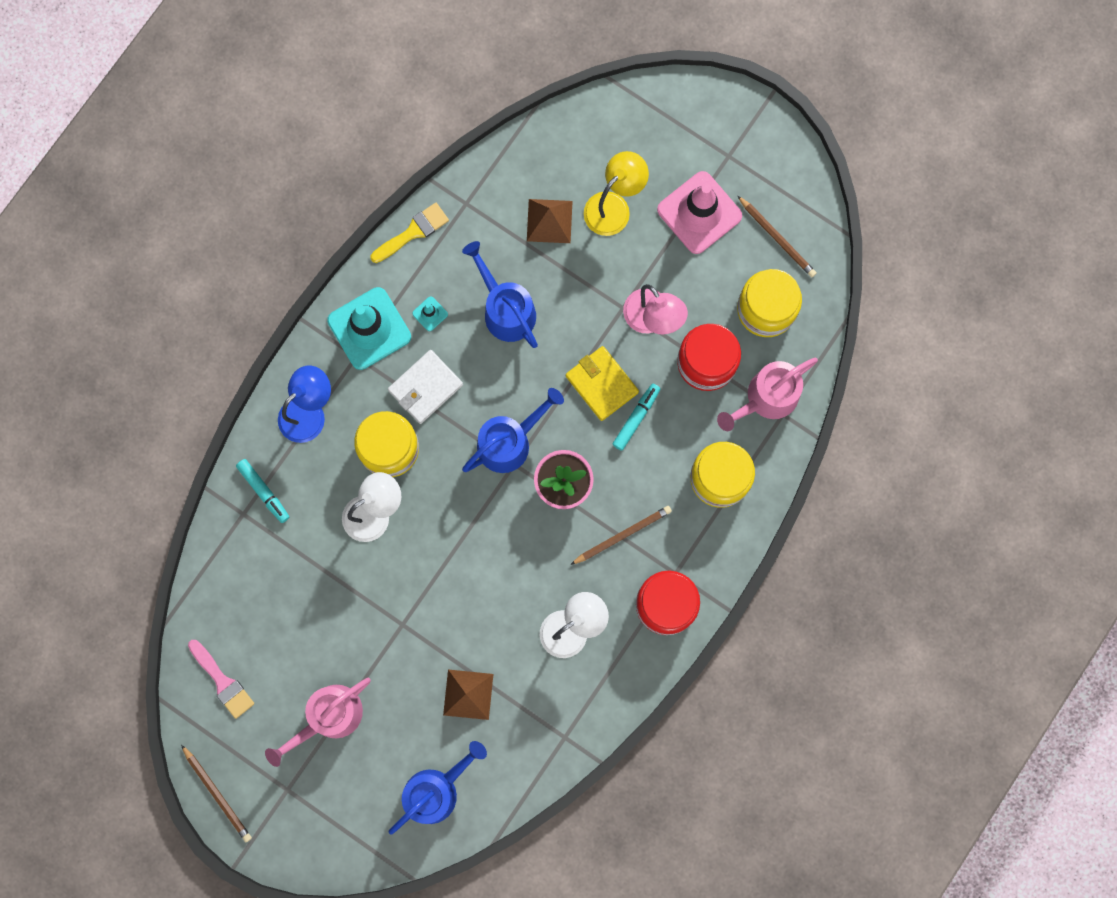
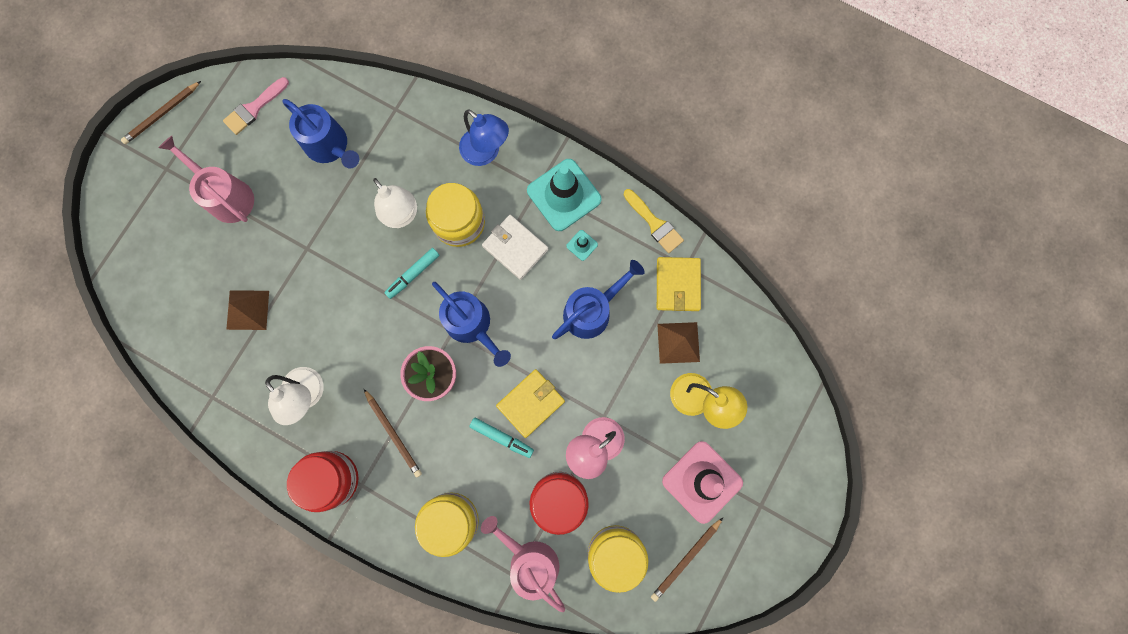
camera: 85 degrees right, 0 degrees up
turquoise marker [236,459,289,523] -> turquoise marker moved to [384,248,440,299]
blue watering can [389,741,487,835] -> blue watering can moved to [282,99,359,169]
none -> yellow wallet [657,257,701,311]

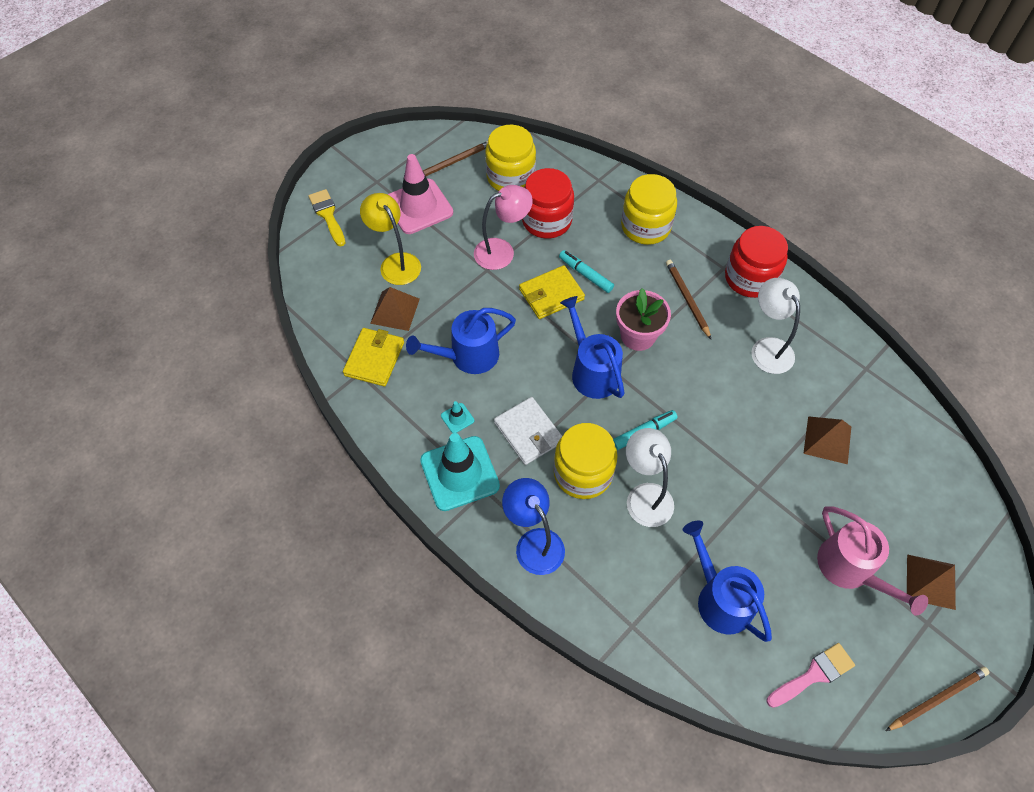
camera: 165 degrees left, 20 degrees down
pink watering can [481,516,565,612] -> none
yellow brush [624,189,684,253] -> yellow brush moved to [308,189,345,246]
none -> brown pyramid [907,554,956,610]

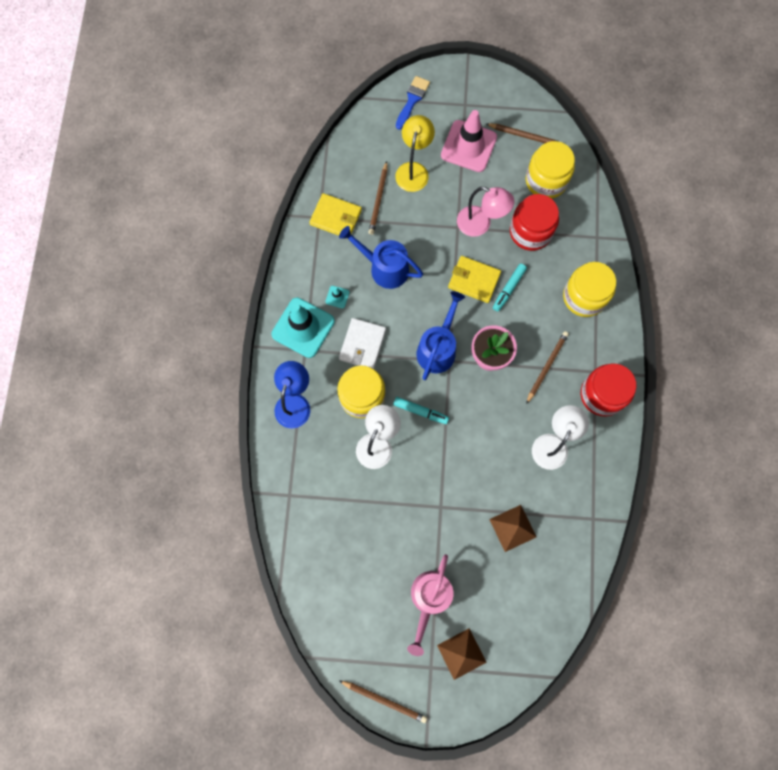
camera: 50 degrees right, 15 degrees up
yellow brush [308,189,345,246] -> blue brush [396,76,430,130]
yellow wallet [343,328,404,386] -> yellow wallet turned 45 degrees clockwise [309,193,362,239]
brown pyramid [370,287,420,331] -> brown pencil [369,161,387,235]
turquoise marker [559,250,614,293] -> turquoise marker turned 150 degrees counterclockwise [493,264,527,312]
blue watering can [683,521,772,642] -> none
pink brush [767,643,855,708] -> none

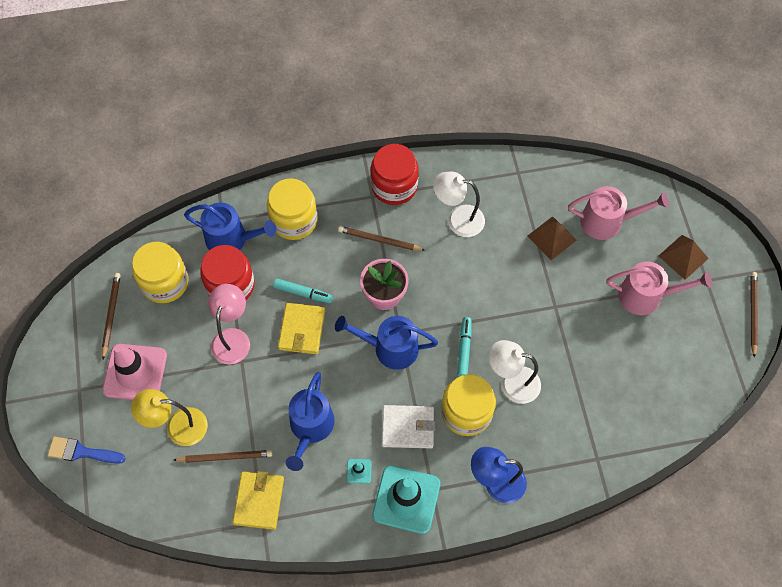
camera: 105 degrees left, 10 degrees down
none -> blue watering can [184,203,276,250]
none -> pink watering can [568,186,669,240]

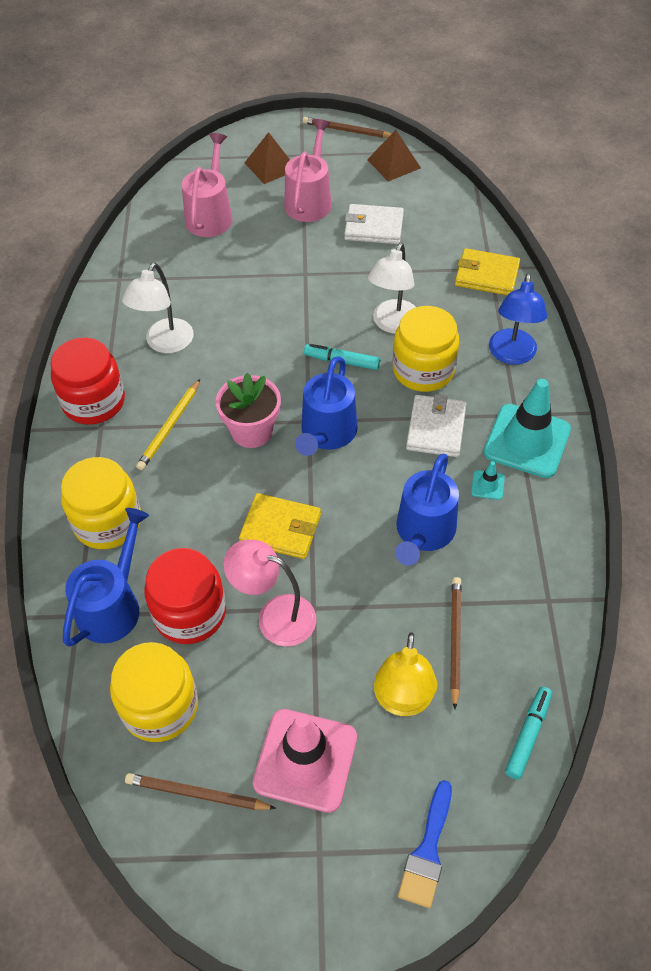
camera: 80 degrees left, 10 degrees down
yellow wallet [232,471,284,530] -> yellow wallet moved to [455,248,520,295]
turquoise marker [273,278,333,303] -> turquoise marker moved to [505,686,552,780]
blue watering can [286,372,335,471] -> blue watering can turned 90 degrees clockwise [395,454,459,566]
brown pencil [338,226,425,251] -> yellow pencil [136,379,200,470]
brown pyramid [527,216,577,260] -> brown pyramid moved to [367,130,421,181]
none -> white wallet [344,204,404,244]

□ □ □ □

Problem to solve: Output the data above without changes, apart from leaving out the pictures.

Completed exercise:
camera: 85 degrees right, 0 degrees up
turquoise marker [236,459,289,523] -> turquoise marker moved to [384,248,440,299]
blue watering can [389,741,487,835] -> blue watering can moved to [282,99,359,169]
none -> yellow wallet [657,257,701,311]

camera: 165 degrees left, 20 degrees down
pink watering can [481,516,565,612] -> none
yellow brush [624,189,684,253] -> yellow brush moved to [308,189,345,246]
none -> brown pyramid [907,554,956,610]

camera: 50 degrees right, 15 degrees up
yellow brush [308,189,345,246] -> blue brush [396,76,430,130]
yellow wallet [343,328,404,386] -> yellow wallet turned 45 degrees clockwise [309,193,362,239]
brown pyramid [370,287,420,331] -> brown pencil [369,161,387,235]
turquoise marker [559,250,614,293] -> turquoise marker turned 150 degrees counterclockwise [493,264,527,312]
blue watering can [683,521,772,642] -> none
pink brush [767,643,855,708] -> none

camera: 105 degrees left, 10 degrees down
none -> blue watering can [184,203,276,250]
none -> pink watering can [568,186,669,240]

camera: 80 degrees left, 10 degrees down
yellow wallet [232,471,284,530] -> yellow wallet moved to [455,248,520,295]
turquoise marker [273,278,333,303] -> turquoise marker moved to [505,686,552,780]
blue watering can [286,372,335,471] -> blue watering can turned 90 degrees clockwise [395,454,459,566]
brown pencil [338,226,425,251] -> yellow pencil [136,379,200,470]
brown pyramid [527,216,577,260] -> brown pyramid moved to [367,130,421,181]
none -> white wallet [344,204,404,244]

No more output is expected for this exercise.